▶ [What you have to do]: Omit the pictures, but give back every entry below exactly as written.

▶ [Data provided]:
----
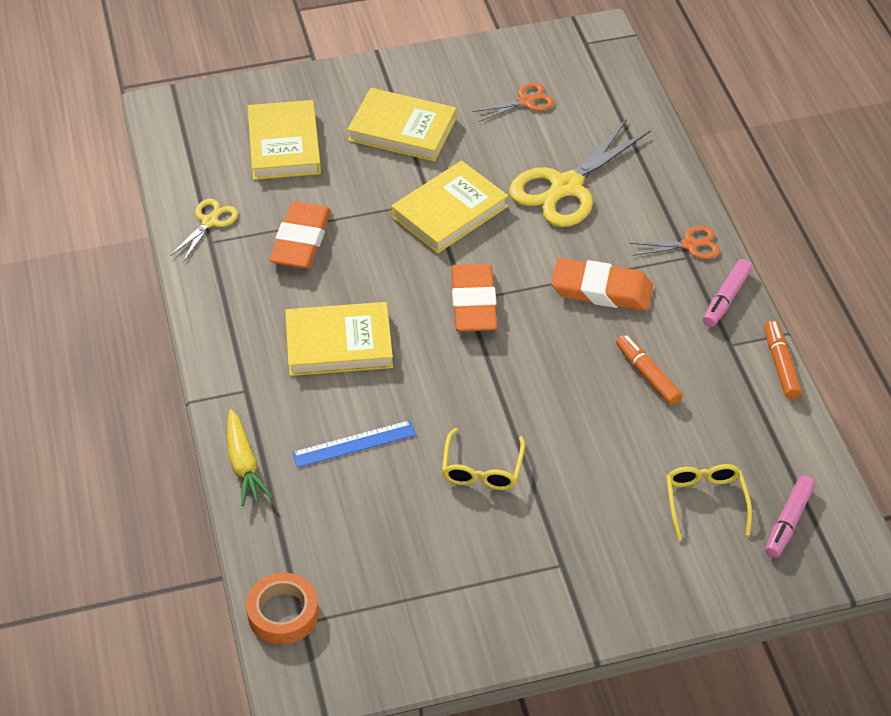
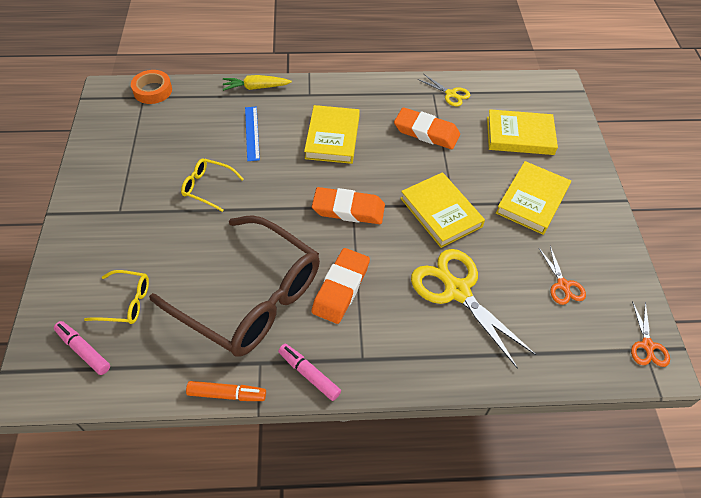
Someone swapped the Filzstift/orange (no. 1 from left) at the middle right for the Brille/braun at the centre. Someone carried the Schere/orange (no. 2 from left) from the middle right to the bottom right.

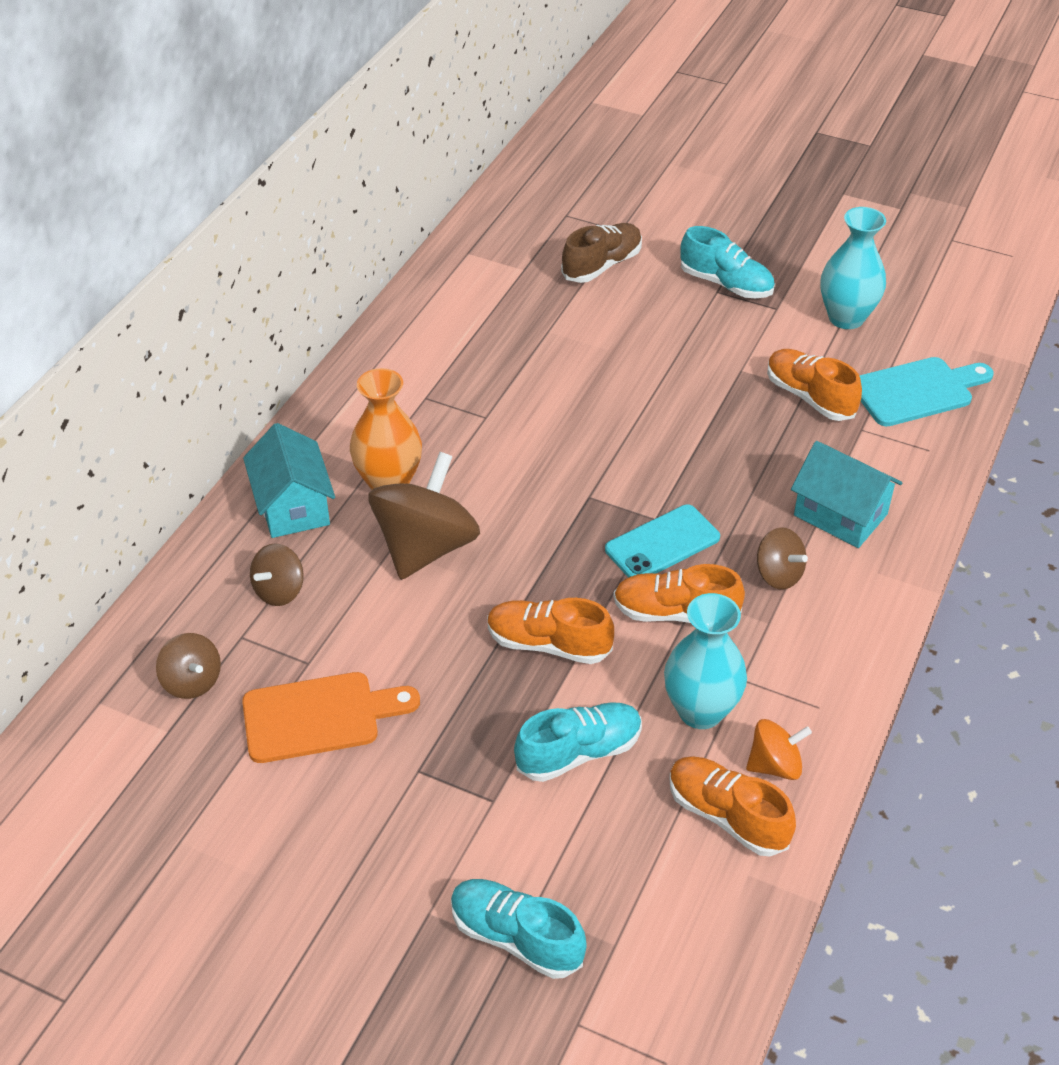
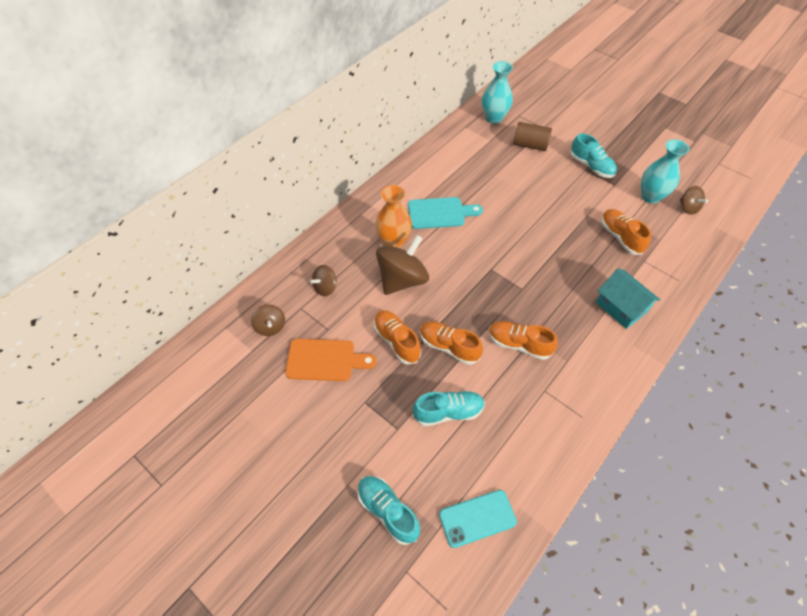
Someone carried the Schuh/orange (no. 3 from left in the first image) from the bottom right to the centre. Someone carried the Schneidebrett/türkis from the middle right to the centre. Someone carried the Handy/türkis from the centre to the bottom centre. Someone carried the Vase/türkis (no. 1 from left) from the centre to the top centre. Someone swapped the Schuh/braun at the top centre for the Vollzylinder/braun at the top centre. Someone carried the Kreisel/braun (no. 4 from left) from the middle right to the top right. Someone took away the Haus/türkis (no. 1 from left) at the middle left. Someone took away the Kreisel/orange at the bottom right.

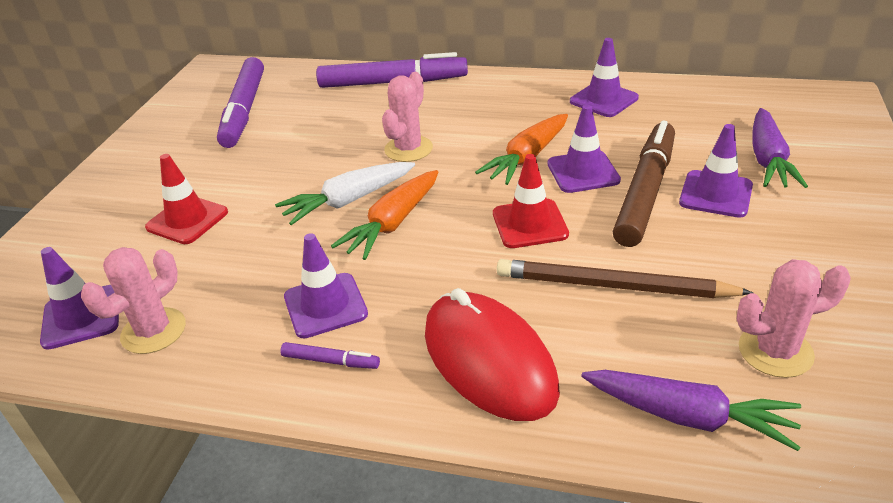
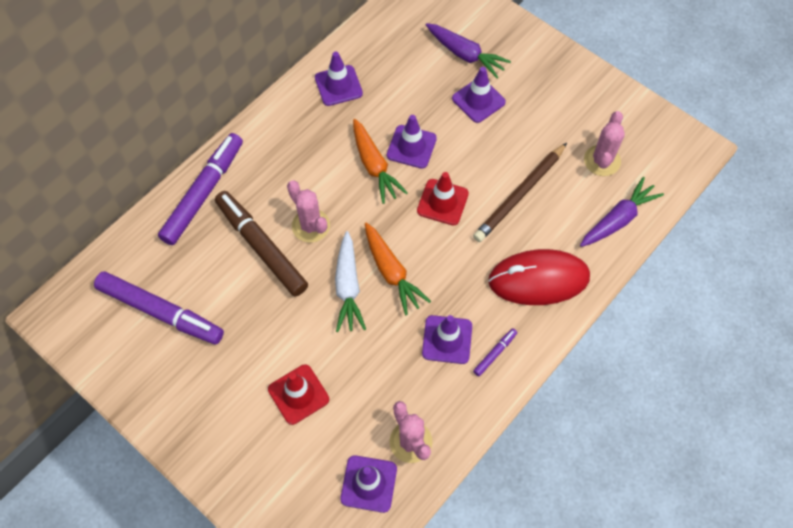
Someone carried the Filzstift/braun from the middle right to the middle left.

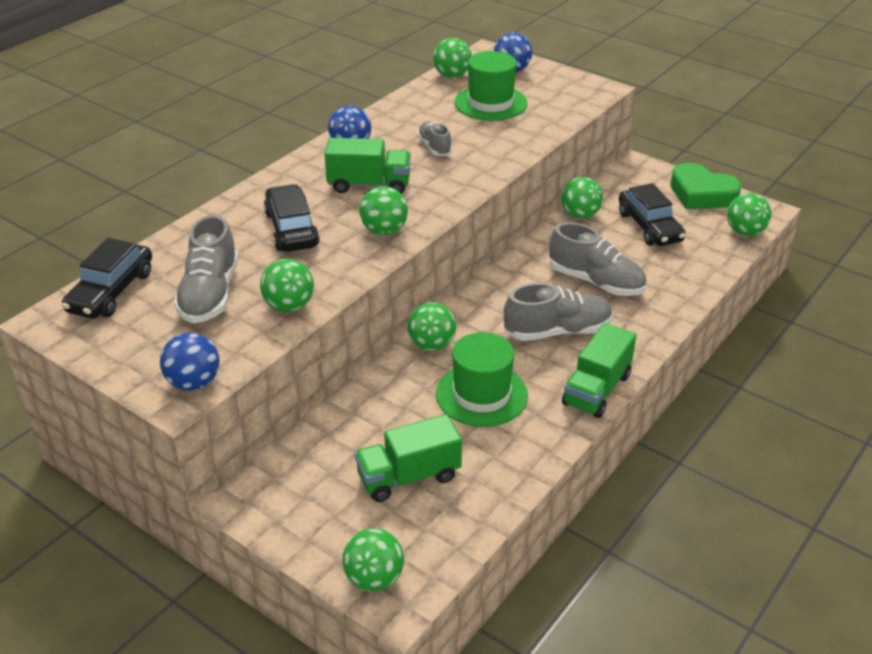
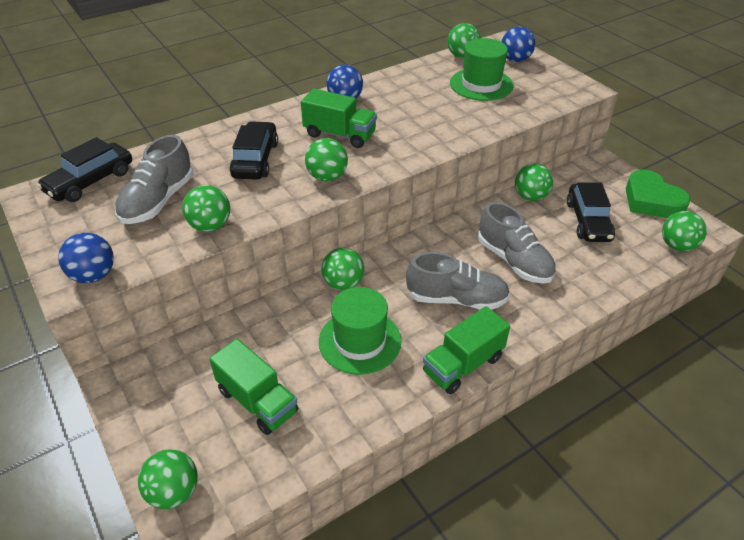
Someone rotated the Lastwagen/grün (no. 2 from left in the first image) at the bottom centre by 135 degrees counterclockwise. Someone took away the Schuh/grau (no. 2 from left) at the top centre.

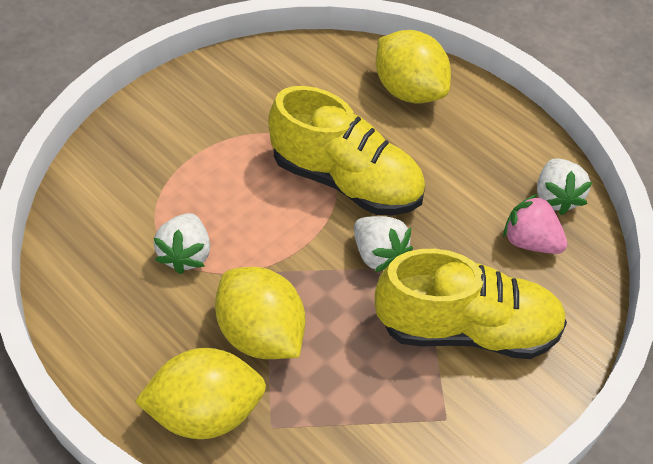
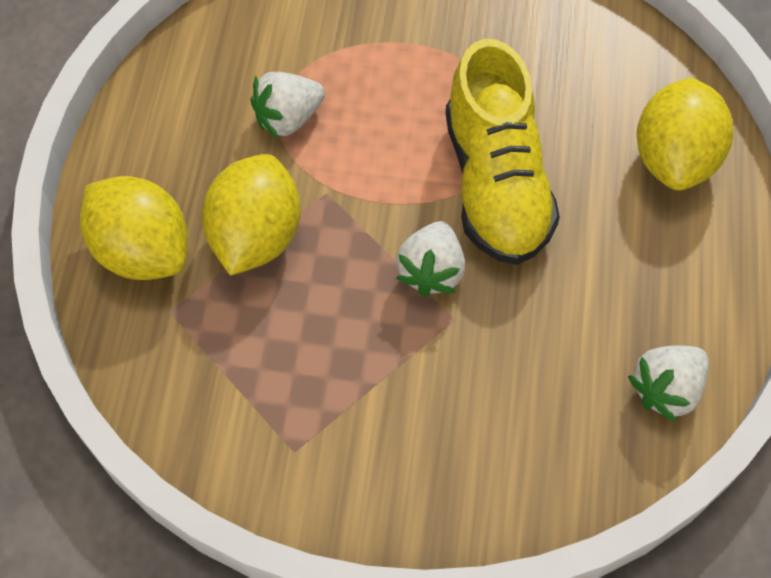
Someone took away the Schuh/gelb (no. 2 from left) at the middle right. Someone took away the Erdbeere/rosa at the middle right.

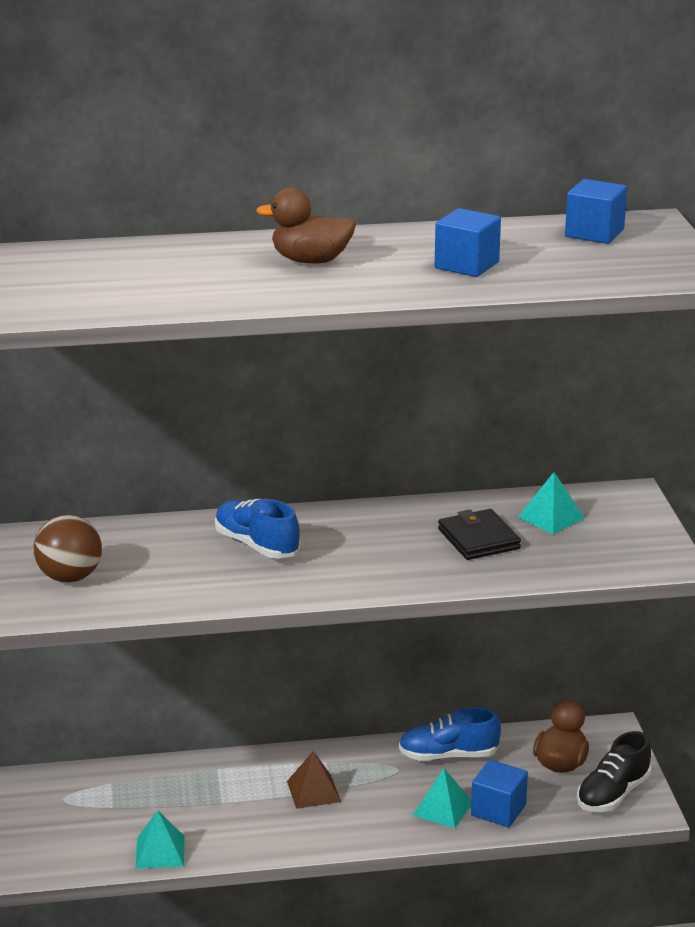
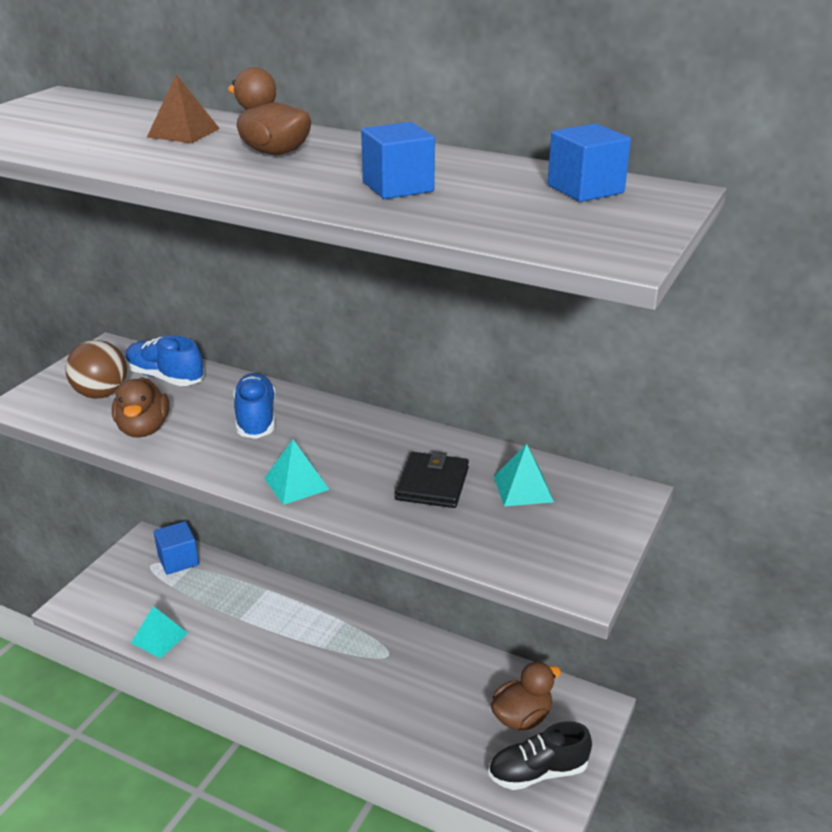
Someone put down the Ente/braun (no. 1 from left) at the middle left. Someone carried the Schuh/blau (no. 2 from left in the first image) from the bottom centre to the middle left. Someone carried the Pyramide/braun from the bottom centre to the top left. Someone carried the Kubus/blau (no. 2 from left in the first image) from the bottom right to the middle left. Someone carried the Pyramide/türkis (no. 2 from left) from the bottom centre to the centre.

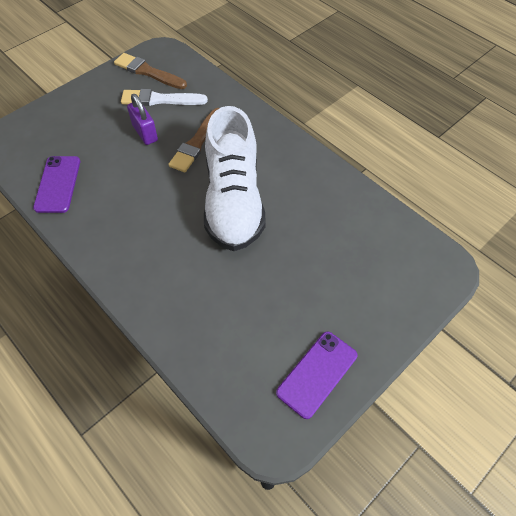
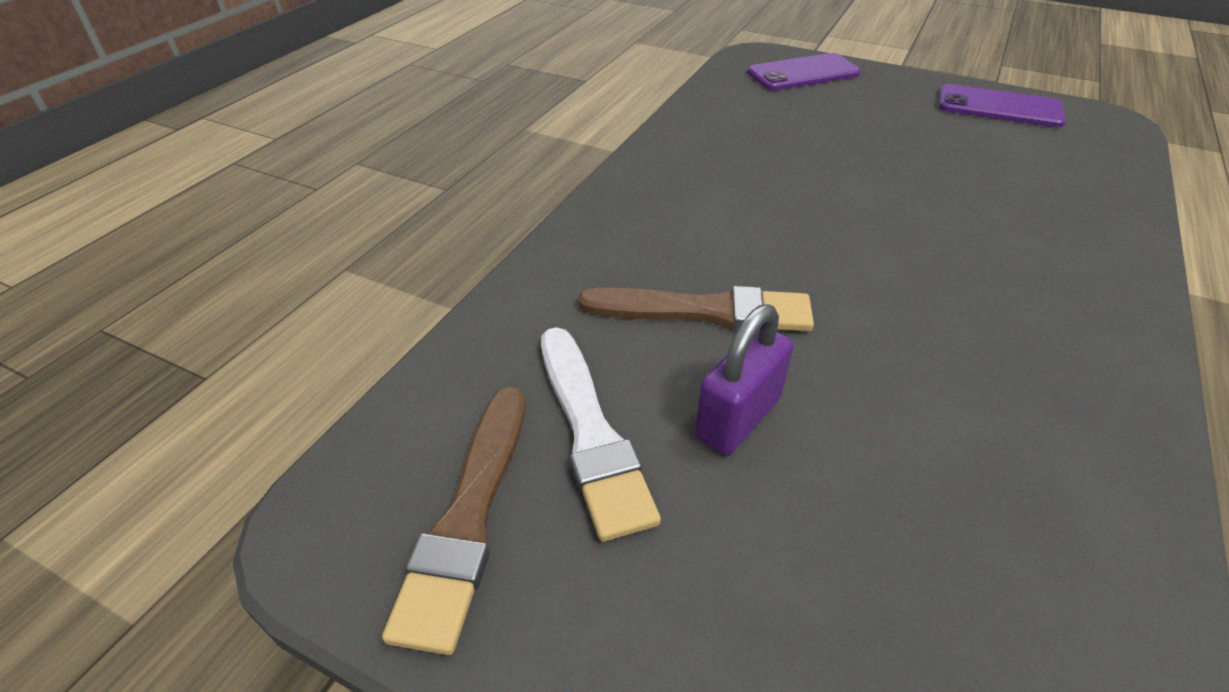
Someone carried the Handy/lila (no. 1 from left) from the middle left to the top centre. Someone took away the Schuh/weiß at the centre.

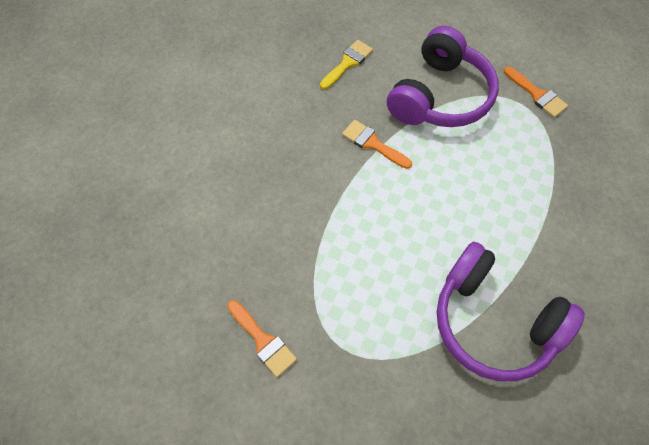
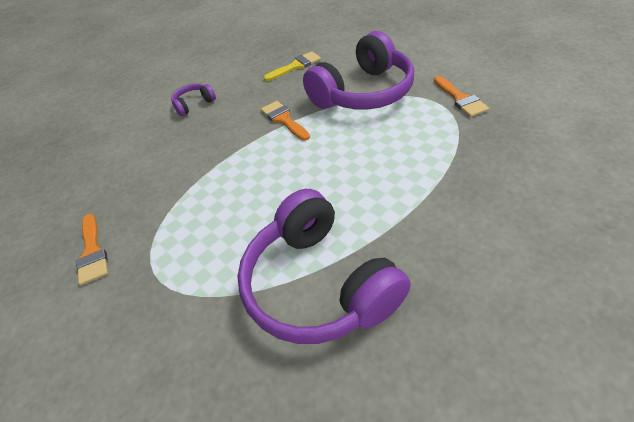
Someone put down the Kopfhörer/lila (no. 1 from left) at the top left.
----
▶ [Response for this exercise]:
Someone swapped the Filzstift/orange (no. 1 from left) at the middle right for the Brille/braun at the centre. Someone carried the Schere/orange (no. 2 from left) from the middle right to the bottom right.

Someone carried the Schuh/orange (no. 3 from left in the first image) from the bottom right to the centre. Someone carried the Schneidebrett/türkis from the middle right to the centre. Someone carried the Handy/türkis from the centre to the bottom centre. Someone carried the Vase/türkis (no. 1 from left) from the centre to the top centre. Someone swapped the Schuh/braun at the top centre for the Vollzylinder/braun at the top centre. Someone carried the Kreisel/braun (no. 4 from left) from the middle right to the top right. Someone took away the Haus/türkis (no. 1 from left) at the middle left. Someone took away the Kreisel/orange at the bottom right.

Someone carried the Filzstift/braun from the middle right to the middle left.

Someone rotated the Lastwagen/grün (no. 2 from left in the first image) at the bottom centre by 135 degrees counterclockwise. Someone took away the Schuh/grau (no. 2 from left) at the top centre.

Someone took away the Schuh/gelb (no. 2 from left) at the middle right. Someone took away the Erdbeere/rosa at the middle right.

Someone put down the Ente/braun (no. 1 from left) at the middle left. Someone carried the Schuh/blau (no. 2 from left in the first image) from the bottom centre to the middle left. Someone carried the Pyramide/braun from the bottom centre to the top left. Someone carried the Kubus/blau (no. 2 from left in the first image) from the bottom right to the middle left. Someone carried the Pyramide/türkis (no. 2 from left) from the bottom centre to the centre.

Someone carried the Handy/lila (no. 1 from left) from the middle left to the top centre. Someone took away the Schuh/weiß at the centre.

Someone put down the Kopfhörer/lila (no. 1 from left) at the top left.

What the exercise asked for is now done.